(Object tracking records)
/---

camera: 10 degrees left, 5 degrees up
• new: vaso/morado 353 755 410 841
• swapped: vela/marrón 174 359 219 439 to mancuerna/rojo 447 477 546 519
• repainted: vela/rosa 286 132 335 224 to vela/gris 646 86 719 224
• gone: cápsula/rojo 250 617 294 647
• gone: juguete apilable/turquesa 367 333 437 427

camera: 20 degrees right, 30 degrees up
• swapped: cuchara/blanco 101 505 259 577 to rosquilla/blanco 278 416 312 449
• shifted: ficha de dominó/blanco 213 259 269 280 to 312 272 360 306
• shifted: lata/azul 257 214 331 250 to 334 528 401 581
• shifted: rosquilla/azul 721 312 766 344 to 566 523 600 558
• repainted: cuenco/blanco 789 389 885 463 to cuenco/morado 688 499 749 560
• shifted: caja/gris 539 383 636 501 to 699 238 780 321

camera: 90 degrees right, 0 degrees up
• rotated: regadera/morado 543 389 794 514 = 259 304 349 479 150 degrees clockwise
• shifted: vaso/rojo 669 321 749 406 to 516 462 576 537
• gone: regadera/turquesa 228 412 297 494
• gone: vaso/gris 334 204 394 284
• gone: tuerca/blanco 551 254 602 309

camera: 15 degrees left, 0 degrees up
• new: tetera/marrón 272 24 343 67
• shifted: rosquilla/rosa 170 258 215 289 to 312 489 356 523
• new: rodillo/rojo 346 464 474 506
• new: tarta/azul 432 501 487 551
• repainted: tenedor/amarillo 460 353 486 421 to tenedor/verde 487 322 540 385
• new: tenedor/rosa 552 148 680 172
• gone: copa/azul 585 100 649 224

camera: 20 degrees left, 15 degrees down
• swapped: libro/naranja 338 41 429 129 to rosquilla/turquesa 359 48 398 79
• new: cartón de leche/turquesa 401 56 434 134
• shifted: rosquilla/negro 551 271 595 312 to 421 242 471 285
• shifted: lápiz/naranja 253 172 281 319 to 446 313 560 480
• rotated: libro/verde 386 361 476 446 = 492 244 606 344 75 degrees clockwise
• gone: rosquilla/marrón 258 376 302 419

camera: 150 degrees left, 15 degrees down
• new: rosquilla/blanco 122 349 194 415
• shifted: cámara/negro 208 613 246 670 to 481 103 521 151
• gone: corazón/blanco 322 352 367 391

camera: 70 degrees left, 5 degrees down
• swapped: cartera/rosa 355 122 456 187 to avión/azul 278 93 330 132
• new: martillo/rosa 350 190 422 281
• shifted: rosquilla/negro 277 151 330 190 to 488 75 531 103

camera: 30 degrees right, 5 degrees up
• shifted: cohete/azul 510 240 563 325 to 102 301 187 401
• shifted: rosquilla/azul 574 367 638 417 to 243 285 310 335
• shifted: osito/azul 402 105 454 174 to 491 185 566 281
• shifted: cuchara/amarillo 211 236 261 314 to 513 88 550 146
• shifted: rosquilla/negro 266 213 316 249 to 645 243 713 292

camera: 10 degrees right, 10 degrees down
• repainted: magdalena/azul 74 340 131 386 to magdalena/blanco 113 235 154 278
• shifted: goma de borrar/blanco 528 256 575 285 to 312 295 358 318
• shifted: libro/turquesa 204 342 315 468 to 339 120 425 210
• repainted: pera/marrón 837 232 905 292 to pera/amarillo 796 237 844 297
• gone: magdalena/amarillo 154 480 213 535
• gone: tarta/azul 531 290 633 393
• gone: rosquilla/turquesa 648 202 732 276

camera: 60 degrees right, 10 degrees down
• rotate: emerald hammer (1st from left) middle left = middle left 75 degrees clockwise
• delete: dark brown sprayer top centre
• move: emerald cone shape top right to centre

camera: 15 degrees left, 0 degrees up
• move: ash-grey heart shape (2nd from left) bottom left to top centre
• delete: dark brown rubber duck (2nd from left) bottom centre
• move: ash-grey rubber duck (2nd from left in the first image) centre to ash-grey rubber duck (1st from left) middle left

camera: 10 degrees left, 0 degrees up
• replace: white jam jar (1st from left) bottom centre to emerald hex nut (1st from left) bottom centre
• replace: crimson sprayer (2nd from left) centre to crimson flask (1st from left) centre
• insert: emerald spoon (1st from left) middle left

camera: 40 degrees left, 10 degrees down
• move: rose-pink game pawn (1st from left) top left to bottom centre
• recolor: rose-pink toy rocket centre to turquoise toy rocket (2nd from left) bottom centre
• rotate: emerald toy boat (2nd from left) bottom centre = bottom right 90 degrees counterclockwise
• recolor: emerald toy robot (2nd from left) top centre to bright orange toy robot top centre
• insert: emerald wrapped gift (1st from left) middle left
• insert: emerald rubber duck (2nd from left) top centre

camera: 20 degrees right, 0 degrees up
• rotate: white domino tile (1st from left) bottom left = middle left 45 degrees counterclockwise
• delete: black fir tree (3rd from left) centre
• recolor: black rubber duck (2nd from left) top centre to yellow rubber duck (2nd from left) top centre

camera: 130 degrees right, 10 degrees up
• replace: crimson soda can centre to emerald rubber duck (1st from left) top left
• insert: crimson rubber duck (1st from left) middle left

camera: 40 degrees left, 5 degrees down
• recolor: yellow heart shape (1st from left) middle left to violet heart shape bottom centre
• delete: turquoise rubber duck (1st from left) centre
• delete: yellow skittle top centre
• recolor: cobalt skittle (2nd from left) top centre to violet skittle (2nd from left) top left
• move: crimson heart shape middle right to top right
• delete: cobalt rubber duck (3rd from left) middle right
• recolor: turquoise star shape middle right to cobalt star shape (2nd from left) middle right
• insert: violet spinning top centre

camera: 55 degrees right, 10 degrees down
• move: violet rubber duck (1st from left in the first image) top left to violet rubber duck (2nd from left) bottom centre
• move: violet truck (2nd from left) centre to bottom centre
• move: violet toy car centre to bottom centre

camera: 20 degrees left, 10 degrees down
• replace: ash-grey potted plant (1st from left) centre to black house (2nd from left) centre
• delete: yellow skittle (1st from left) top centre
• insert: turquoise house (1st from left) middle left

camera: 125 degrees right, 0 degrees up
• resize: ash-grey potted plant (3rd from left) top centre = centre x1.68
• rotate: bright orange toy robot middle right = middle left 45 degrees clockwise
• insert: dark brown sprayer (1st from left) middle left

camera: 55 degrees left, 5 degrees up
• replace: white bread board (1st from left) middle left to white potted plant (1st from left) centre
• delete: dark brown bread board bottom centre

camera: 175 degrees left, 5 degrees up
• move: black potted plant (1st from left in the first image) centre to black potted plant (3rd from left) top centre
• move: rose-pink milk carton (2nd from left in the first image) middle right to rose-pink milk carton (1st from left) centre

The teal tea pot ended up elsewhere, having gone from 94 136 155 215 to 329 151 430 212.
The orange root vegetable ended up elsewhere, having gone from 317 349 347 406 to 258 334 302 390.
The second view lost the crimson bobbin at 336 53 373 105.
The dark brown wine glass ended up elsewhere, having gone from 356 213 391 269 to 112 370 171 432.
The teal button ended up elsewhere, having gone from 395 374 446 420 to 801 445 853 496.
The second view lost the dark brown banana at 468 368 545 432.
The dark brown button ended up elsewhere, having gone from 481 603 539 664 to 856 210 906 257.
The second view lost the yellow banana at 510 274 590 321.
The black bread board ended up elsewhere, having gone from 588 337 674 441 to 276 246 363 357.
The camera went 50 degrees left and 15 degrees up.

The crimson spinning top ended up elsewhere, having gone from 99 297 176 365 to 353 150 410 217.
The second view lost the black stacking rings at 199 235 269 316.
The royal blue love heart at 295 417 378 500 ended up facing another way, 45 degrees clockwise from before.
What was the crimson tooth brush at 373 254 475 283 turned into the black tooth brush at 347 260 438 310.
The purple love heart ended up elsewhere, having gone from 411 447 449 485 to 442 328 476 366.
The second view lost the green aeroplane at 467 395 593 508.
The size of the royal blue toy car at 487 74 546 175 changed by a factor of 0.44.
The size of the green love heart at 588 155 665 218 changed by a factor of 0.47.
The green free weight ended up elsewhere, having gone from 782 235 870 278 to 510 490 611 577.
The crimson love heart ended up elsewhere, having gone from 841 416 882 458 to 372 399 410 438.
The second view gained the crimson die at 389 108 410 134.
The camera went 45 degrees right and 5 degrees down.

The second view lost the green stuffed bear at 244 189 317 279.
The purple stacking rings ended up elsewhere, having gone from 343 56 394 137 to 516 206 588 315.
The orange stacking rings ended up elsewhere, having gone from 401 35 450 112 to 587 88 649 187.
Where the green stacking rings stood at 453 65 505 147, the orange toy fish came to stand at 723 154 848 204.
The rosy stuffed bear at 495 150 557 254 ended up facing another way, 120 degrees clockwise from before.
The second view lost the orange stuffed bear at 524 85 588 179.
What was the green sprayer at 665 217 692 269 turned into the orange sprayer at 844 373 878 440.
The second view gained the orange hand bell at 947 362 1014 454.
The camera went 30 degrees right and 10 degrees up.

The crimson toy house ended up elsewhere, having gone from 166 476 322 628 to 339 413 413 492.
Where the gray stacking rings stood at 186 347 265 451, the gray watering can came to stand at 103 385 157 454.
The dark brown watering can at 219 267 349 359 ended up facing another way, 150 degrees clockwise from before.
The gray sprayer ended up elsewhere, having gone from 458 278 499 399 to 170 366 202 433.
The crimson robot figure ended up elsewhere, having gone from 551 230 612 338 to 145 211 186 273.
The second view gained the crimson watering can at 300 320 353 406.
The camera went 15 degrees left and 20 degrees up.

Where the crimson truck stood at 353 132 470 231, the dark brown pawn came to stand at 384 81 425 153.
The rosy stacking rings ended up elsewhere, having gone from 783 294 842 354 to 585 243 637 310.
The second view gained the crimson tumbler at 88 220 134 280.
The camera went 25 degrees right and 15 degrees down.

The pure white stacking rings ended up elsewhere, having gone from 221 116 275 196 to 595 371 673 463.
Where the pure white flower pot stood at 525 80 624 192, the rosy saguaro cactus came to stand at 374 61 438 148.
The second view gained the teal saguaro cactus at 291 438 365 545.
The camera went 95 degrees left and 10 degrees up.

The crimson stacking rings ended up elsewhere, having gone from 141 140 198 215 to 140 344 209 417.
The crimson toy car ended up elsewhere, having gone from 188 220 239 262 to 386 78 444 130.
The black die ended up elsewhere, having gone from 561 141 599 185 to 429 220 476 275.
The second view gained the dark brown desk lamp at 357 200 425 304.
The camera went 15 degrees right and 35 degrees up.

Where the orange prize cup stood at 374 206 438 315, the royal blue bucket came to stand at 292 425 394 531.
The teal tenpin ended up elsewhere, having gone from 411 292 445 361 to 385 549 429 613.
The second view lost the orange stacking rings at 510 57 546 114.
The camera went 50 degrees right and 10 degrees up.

\---

Directions for this task:
Please print the records above exactly from their first line. End with the line containing "617 294 647", and include it.

Your response:
camera: 10 degrees left, 5 degrees up
• new: vaso/morado 353 755 410 841
• swapped: vela/marrón 174 359 219 439 to mancuerna/rojo 447 477 546 519
• repainted: vela/rosa 286 132 335 224 to vela/gris 646 86 719 224
• gone: cápsula/rojo 250 617 294 647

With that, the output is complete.